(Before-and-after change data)
▬▬▬▬▬▬

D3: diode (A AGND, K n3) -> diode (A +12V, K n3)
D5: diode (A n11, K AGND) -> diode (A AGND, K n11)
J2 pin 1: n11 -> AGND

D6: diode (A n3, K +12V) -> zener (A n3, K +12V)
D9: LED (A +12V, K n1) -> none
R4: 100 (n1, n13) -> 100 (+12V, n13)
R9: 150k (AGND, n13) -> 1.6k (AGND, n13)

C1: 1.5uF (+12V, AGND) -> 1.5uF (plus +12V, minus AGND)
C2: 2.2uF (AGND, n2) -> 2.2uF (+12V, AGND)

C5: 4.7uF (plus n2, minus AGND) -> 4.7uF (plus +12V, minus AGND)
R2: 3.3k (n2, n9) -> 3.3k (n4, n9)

▬▬▬▬▬▬

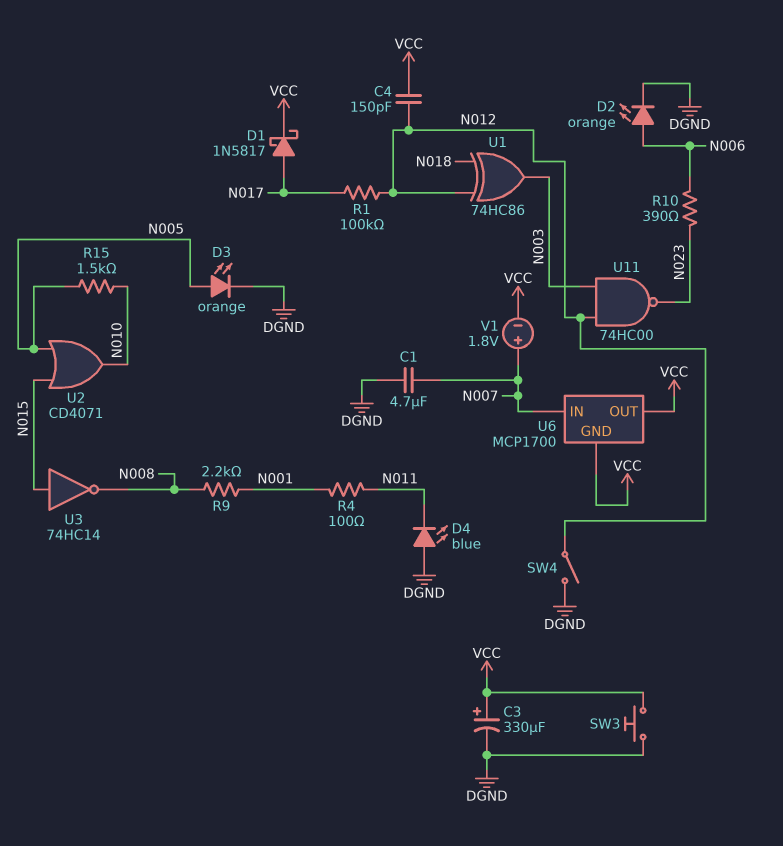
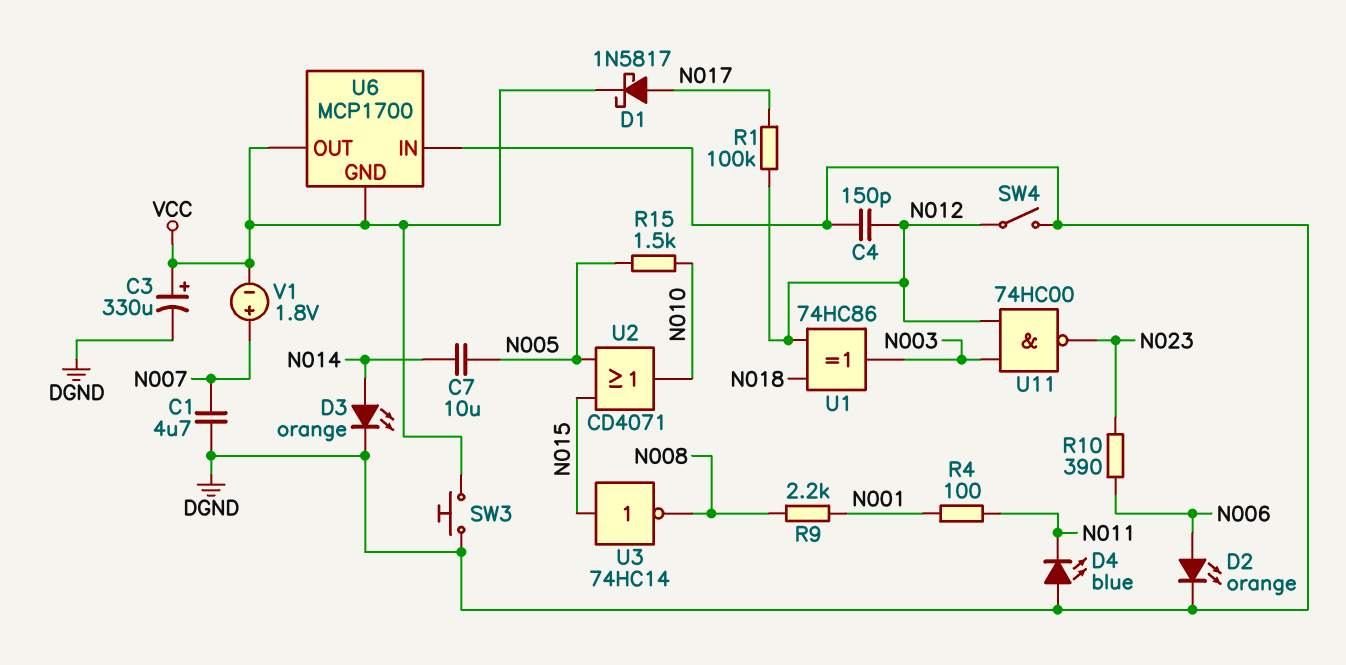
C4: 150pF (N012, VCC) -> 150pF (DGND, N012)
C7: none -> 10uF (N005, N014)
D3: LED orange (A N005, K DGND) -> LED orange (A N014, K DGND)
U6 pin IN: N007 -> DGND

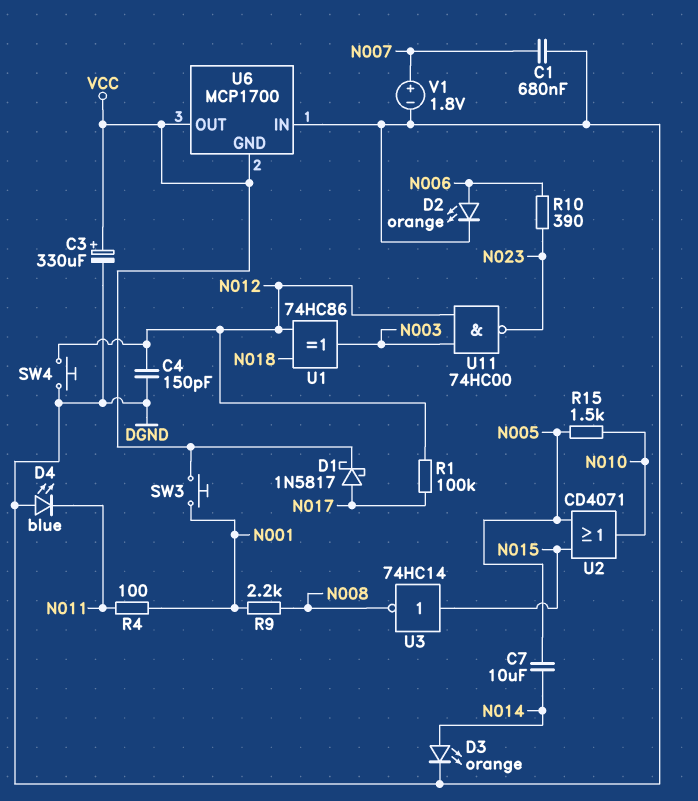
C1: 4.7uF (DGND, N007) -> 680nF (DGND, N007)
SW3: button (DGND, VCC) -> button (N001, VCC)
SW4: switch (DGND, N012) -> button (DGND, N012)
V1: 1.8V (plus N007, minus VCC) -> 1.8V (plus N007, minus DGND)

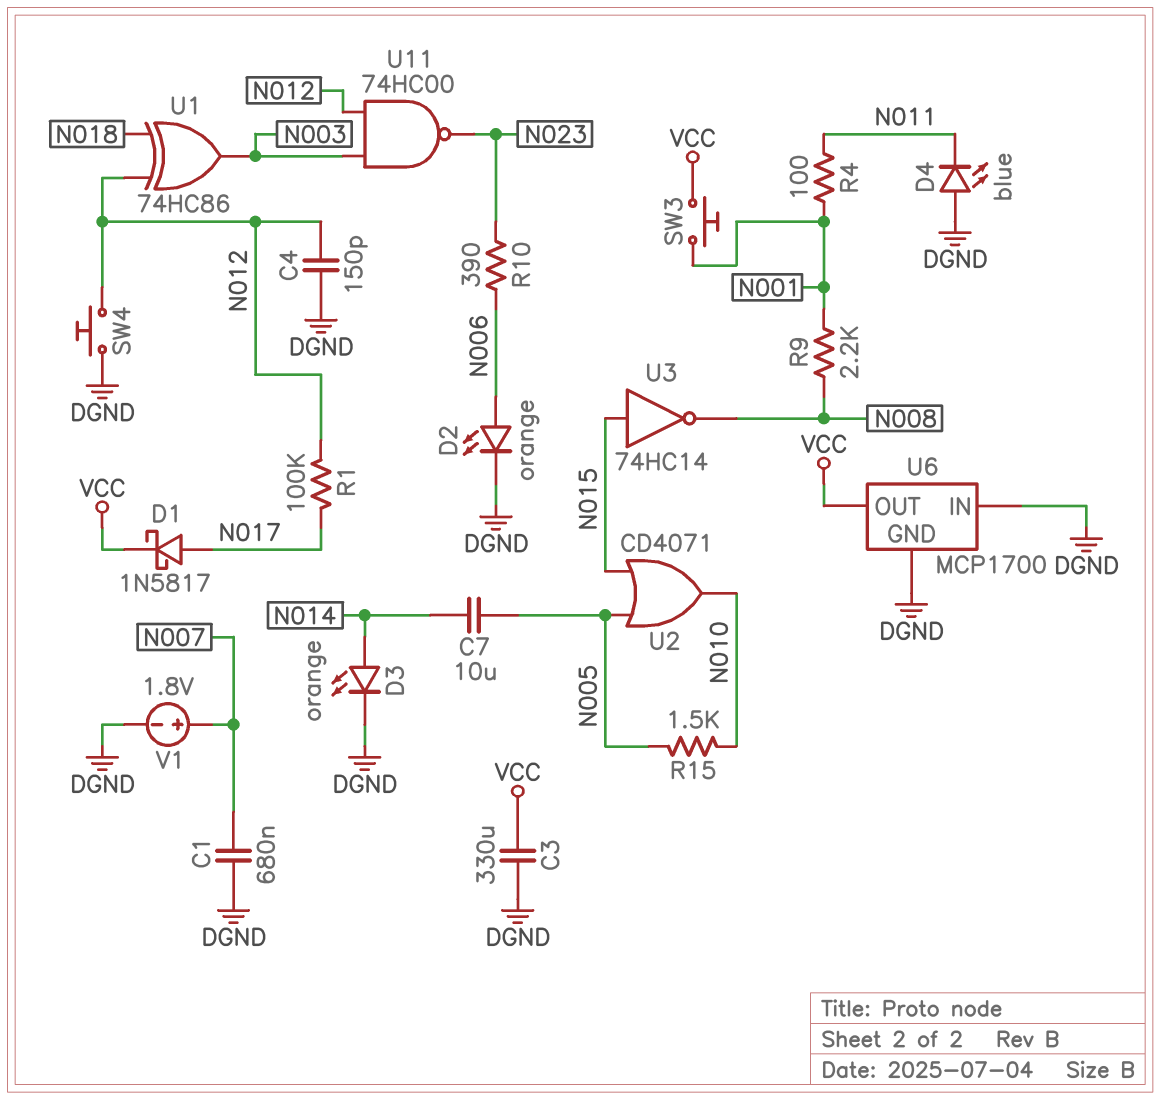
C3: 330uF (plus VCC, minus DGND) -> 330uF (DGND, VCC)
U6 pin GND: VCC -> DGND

▬▬▬▬▬▬

## WORK TASK
Where the data above reaches the line holding "J2 pin 1: n11 -> AGND", begin printing, and stop after the line holding "R2: 3.3k (n2, n9) -> 3.3k (n4, n9)". Each line must be reproduced exactly, with nothing else added.

## RESPONSE AREA
J2 pin 1: n11 -> AGND

D6: diode (A n3, K +12V) -> zener (A n3, K +12V)
D9: LED (A +12V, K n1) -> none
R4: 100 (n1, n13) -> 100 (+12V, n13)
R9: 150k (AGND, n13) -> 1.6k (AGND, n13)

C1: 1.5uF (+12V, AGND) -> 1.5uF (plus +12V, minus AGND)
C2: 2.2uF (AGND, n2) -> 2.2uF (+12V, AGND)

C5: 4.7uF (plus n2, minus AGND) -> 4.7uF (plus +12V, minus AGND)
R2: 3.3k (n2, n9) -> 3.3k (n4, n9)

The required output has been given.